Every record below is to be restated word for word, and no picture is to be copied.

(Collected data entries)
──────────

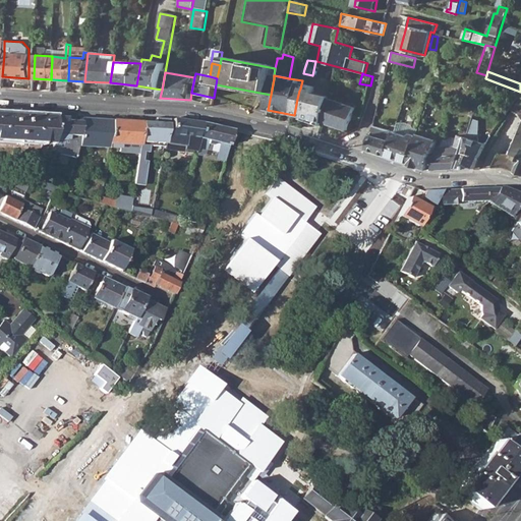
[(325,122),(329,100),(330,97),(315,94),(316,88),(301,84),(300,89),(299,91),(297,99),(294,115),(306,118),(305,120),(323,126),(325,122)]
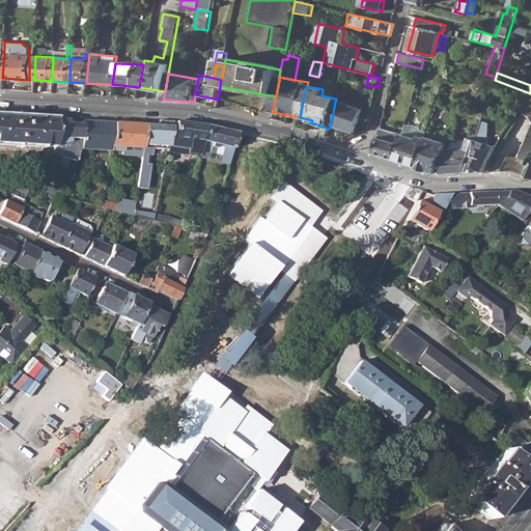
[(335,102),(331,124),(356,134),(363,111),(335,102)]
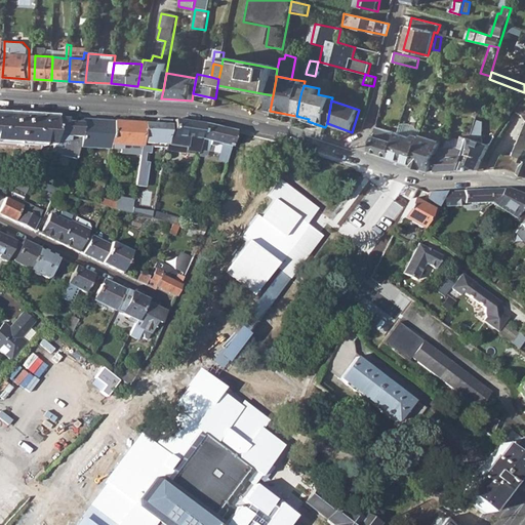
[(514,170),(520,173),(524,162),(524,101),(517,112),(522,115),(524,119),(524,126),(513,156),(506,155),(500,158),(496,169),(514,170)]
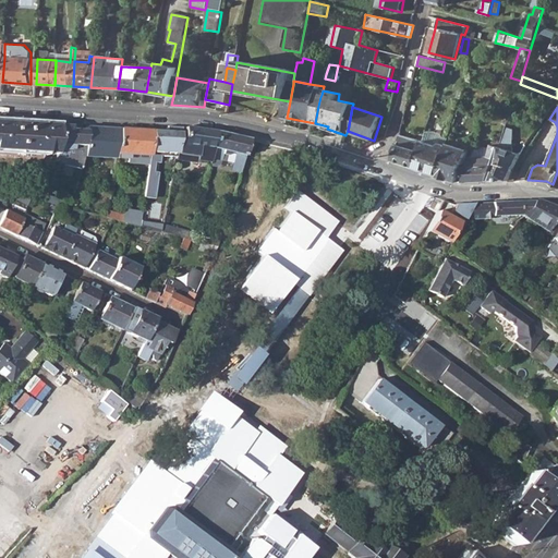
[(0,121),(0,149),(45,153),(45,149),(57,149),(58,125),(0,121)]
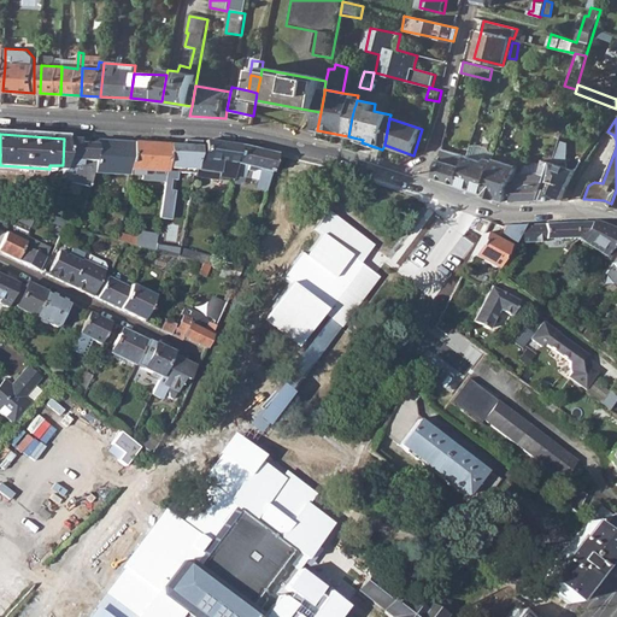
[(92,170),(94,145),(87,145),(86,147),(76,147),(77,140),(64,139),(63,165),(60,178),(71,181),(70,182),(89,187),(92,172),(92,170)]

──────────

# Task solution:
[(325,122),(329,100),(330,97),(315,94),(316,88),(301,84),(300,89),(299,91),(297,99),(294,115),(306,118),(305,120),(323,126),(325,122)]
[(335,102),(331,124),(356,134),(363,111),(335,102)]
[(514,170),(520,173),(524,162),(524,101),(517,112),(522,115),(524,119),(524,126),(513,156),(506,155),(500,158),(496,169),(514,170)]
[(0,121),(0,149),(45,153),(45,149),(57,149),(58,125),(0,121)]
[(92,170),(94,145),(87,145),(86,147),(76,147),(77,140),(64,139),(63,165),(60,178),(71,181),(70,182),(89,187),(92,172),(92,170)]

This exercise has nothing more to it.